Work to complete: Write out the data below exactly, from its first line to the line containing "orange tree [340,197,457,392]", that line included.

[Dataset records]
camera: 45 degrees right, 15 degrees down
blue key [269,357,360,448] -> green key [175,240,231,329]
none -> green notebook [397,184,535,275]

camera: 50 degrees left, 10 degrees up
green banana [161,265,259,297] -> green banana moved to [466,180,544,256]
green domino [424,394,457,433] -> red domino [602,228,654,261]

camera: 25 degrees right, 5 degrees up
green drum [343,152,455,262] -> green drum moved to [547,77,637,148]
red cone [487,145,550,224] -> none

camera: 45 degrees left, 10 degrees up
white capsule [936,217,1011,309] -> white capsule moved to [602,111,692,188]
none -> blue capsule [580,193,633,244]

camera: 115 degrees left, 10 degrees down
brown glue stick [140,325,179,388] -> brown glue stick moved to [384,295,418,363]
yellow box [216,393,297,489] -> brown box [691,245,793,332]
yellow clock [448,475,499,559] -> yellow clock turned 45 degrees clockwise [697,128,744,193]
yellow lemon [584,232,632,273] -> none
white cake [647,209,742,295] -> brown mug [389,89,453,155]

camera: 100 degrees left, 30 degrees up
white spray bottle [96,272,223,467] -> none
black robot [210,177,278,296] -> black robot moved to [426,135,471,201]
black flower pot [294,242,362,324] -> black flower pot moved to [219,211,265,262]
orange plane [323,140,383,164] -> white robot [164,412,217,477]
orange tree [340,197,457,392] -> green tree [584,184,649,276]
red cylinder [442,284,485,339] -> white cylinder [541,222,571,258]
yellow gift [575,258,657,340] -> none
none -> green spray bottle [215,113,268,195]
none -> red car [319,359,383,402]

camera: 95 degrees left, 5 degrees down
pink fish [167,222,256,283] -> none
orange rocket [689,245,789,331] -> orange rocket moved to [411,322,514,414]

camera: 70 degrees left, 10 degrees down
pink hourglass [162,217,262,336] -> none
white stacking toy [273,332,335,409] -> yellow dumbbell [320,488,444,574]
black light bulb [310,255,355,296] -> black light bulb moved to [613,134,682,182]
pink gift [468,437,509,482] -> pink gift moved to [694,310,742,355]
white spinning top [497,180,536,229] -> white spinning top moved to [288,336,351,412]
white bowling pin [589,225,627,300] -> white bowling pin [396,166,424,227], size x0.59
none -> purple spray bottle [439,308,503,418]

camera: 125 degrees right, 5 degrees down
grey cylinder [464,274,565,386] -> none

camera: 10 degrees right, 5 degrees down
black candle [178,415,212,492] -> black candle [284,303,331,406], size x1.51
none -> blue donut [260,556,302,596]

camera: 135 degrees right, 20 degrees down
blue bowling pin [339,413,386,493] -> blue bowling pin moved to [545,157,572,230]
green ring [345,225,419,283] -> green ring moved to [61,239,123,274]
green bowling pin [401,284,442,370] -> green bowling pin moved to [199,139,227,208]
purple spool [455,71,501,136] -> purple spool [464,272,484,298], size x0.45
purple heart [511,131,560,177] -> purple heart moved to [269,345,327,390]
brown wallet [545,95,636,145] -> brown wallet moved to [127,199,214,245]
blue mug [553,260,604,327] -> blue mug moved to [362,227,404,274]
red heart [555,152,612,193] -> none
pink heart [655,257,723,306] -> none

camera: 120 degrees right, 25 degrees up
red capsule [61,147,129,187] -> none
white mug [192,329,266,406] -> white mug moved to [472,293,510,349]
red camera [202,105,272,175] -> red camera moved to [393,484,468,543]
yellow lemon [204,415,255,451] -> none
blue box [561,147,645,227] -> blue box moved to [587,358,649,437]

Result:
camera: 45 degrees right, 15 degrees down
blue key [269,357,360,448] -> green key [175,240,231,329]
none -> green notebook [397,184,535,275]

camera: 50 degrees left, 10 degrees up
green banana [161,265,259,297] -> green banana moved to [466,180,544,256]
green domino [424,394,457,433] -> red domino [602,228,654,261]

camera: 25 degrees right, 5 degrees up
green drum [343,152,455,262] -> green drum moved to [547,77,637,148]
red cone [487,145,550,224] -> none

camera: 45 degrees left, 10 degrees up
white capsule [936,217,1011,309] -> white capsule moved to [602,111,692,188]
none -> blue capsule [580,193,633,244]

camera: 115 degrees left, 10 degrees down
brown glue stick [140,325,179,388] -> brown glue stick moved to [384,295,418,363]
yellow box [216,393,297,489] -> brown box [691,245,793,332]
yellow clock [448,475,499,559] -> yellow clock turned 45 degrees clockwise [697,128,744,193]
yellow lemon [584,232,632,273] -> none
white cake [647,209,742,295] -> brown mug [389,89,453,155]

camera: 100 degrees left, 30 degrees up
white spray bottle [96,272,223,467] -> none
black robot [210,177,278,296] -> black robot moved to [426,135,471,201]
black flower pot [294,242,362,324] -> black flower pot moved to [219,211,265,262]
orange plane [323,140,383,164] -> white robot [164,412,217,477]
orange tree [340,197,457,392] -> green tree [584,184,649,276]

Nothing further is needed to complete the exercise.